- **SUPPLIED DATA**

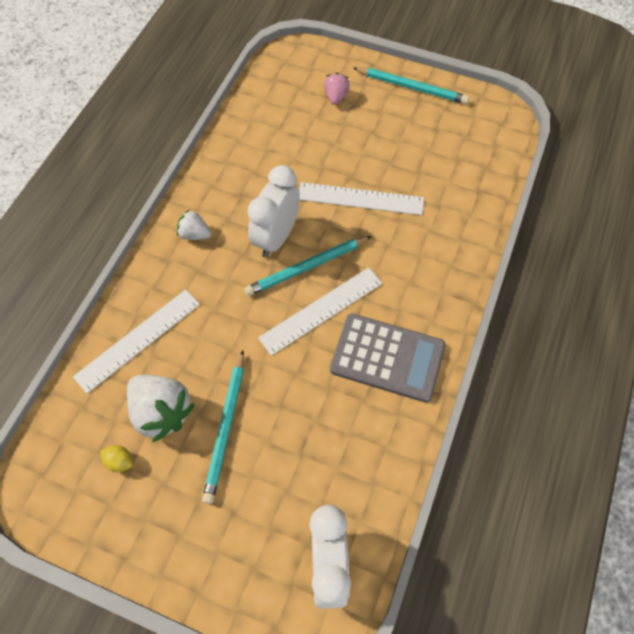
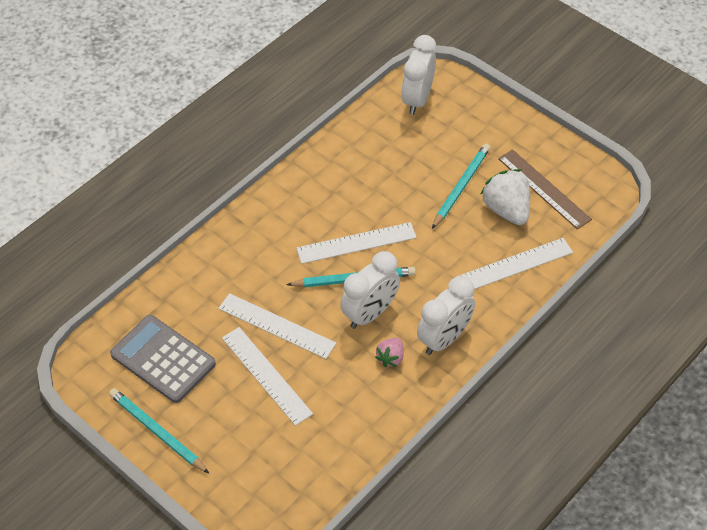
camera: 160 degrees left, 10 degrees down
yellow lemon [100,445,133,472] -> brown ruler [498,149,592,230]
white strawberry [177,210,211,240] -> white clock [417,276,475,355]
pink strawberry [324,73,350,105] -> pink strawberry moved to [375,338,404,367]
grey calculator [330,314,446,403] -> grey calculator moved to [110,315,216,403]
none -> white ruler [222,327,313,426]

* * *

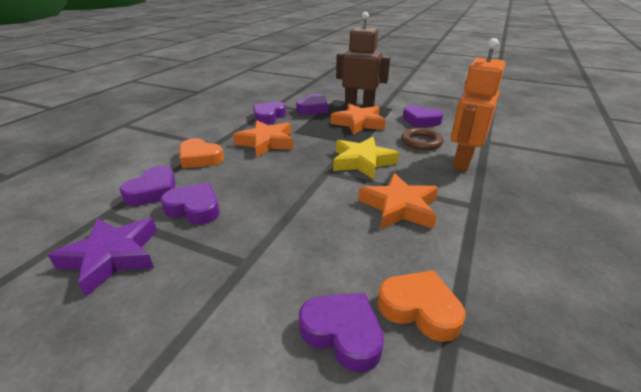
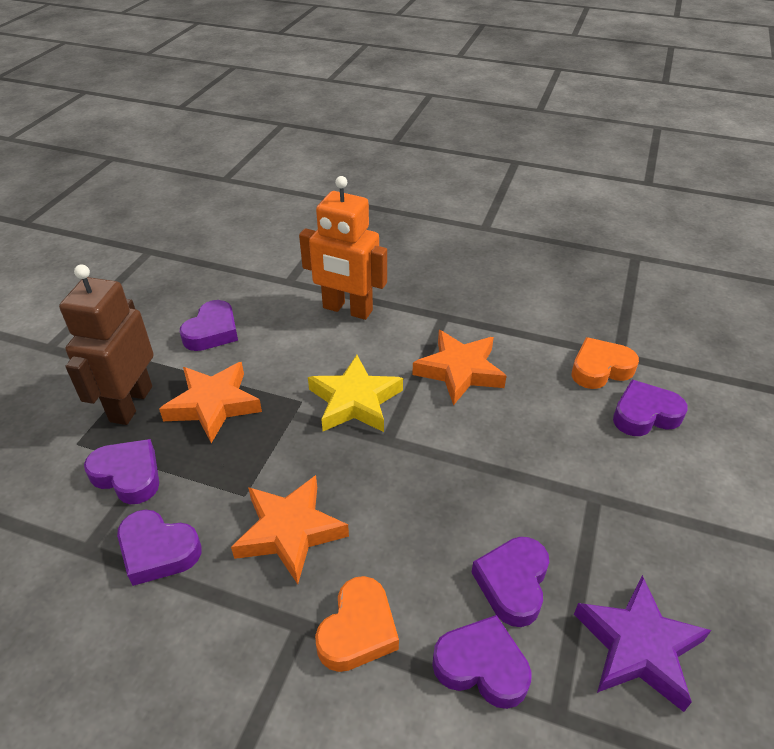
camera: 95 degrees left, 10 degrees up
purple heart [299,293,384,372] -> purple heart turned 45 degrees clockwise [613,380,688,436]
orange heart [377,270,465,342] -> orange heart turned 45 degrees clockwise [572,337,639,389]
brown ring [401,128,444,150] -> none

- **ASSIGNMENT**
For this exercise, repeat exactly the lines of the data above from the one with "orange heart [377,270,465,342]" down to the one with "brown ring [401,128,444,150] -> none", both end lines included.

- **TASK RESPONSE**
orange heart [377,270,465,342] -> orange heart turned 45 degrees clockwise [572,337,639,389]
brown ring [401,128,444,150] -> none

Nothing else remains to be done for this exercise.